** Opening Raw data block **

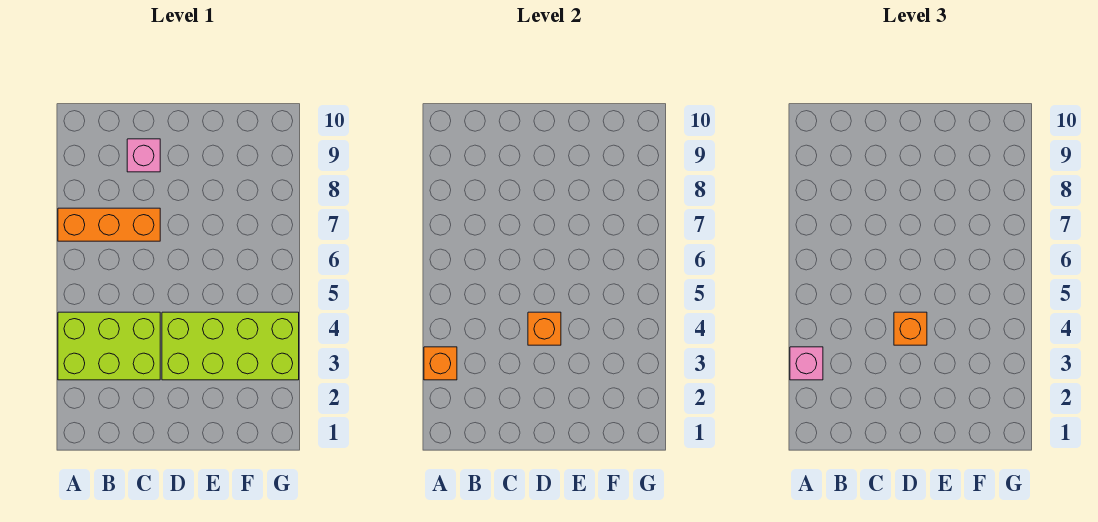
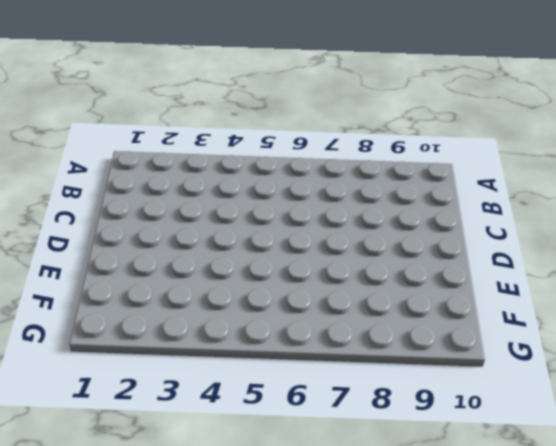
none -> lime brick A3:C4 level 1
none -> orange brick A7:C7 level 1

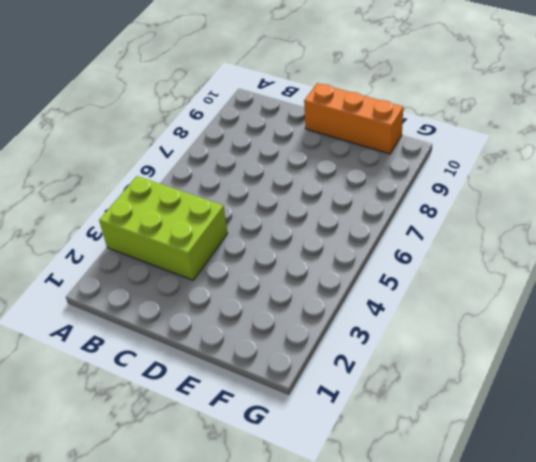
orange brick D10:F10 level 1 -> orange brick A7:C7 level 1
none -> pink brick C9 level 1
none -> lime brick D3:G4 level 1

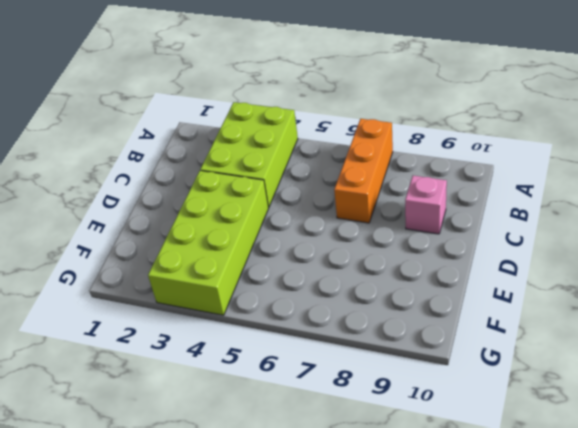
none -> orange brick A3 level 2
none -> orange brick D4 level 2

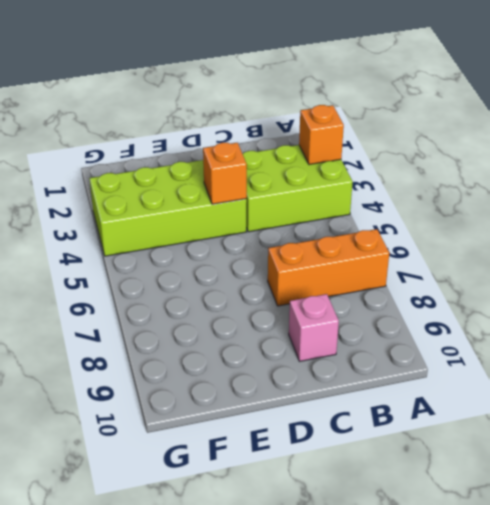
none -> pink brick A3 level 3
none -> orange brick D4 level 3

** Closing Raw data block **

§ **Requirement**: Render the data above verbatim and without pictures.

§ **Task result**:
none -> lime brick A3:C4 level 1
none -> orange brick A7:C7 level 1

orange brick D10:F10 level 1 -> orange brick A7:C7 level 1
none -> pink brick C9 level 1
none -> lime brick D3:G4 level 1

none -> orange brick A3 level 2
none -> orange brick D4 level 2

none -> pink brick A3 level 3
none -> orange brick D4 level 3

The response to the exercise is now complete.